THE TASK -> Return the exact lines from the one containing "was: domino (pink)" through the final line of the material below, with both ends kept.

RECORDED INFORMATION ->
-=-=-=-=-
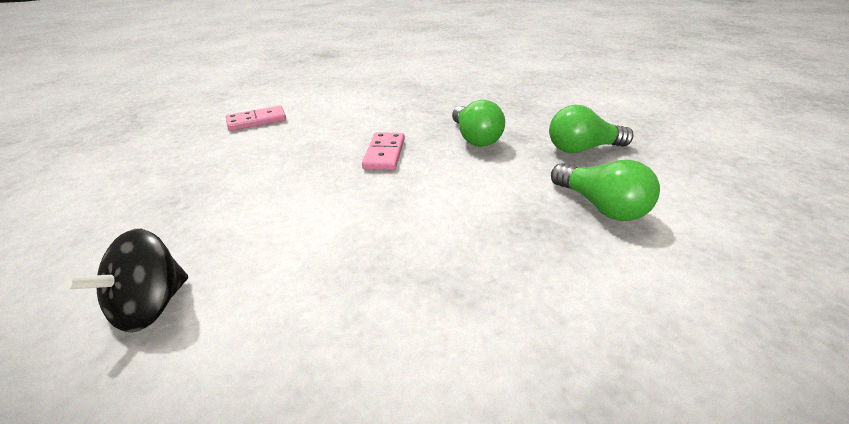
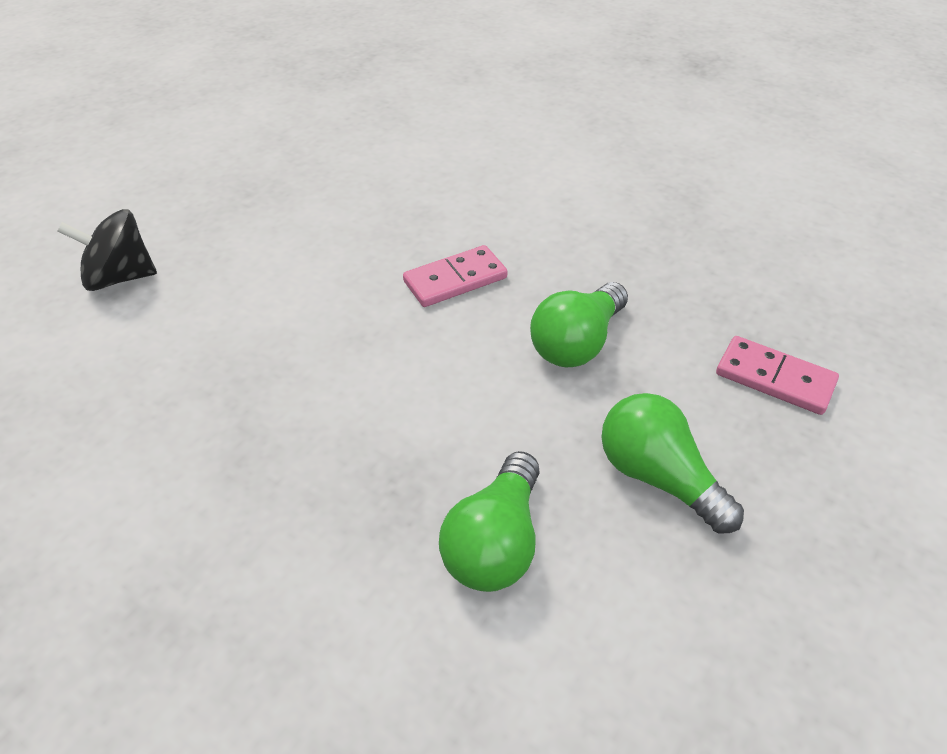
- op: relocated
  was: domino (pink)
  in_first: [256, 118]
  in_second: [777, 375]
-=-=-=-=-
ANSWER SECTION ->
  was: domino (pink)
  in_first: [256, 118]
  in_second: [777, 375]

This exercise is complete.